▶ Work order: Your task is to set down the line containing "81 449 103)" and every later line of the entries, word for word, including the last.
** Material provided follows **
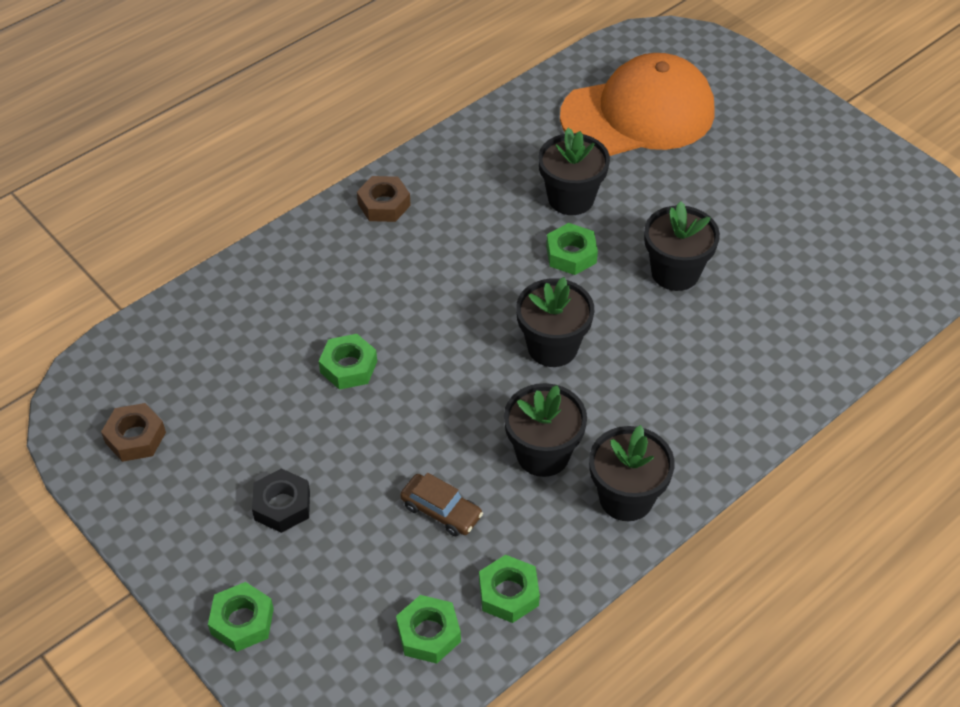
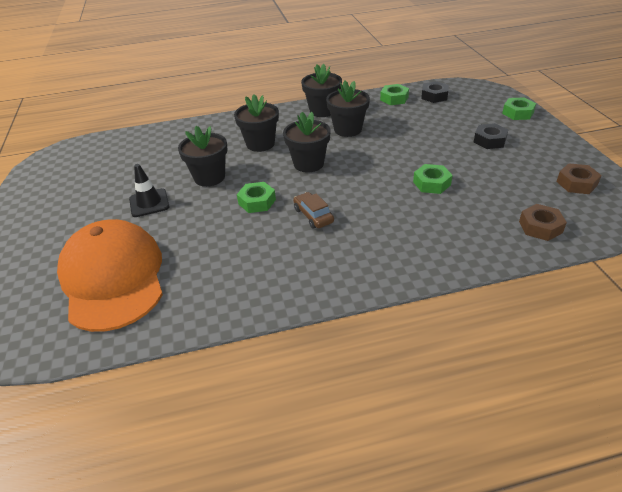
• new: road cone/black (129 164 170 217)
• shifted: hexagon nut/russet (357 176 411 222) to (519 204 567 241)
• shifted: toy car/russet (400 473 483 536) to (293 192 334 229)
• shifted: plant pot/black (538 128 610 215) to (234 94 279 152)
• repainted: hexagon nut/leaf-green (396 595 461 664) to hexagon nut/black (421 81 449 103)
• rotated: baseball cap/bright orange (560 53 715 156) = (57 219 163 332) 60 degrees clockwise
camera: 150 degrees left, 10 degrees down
** End of Material provided **
▶ Answer below:
• repainted: hexagon nut/leaf-green (396 595 461 664) to hexagon nut/black (421 81 449 103)
• rotated: baseball cap/bright orange (560 53 715 156) = (57 219 163 332) 60 degrees clockwise
camera: 150 degrees left, 10 degrees down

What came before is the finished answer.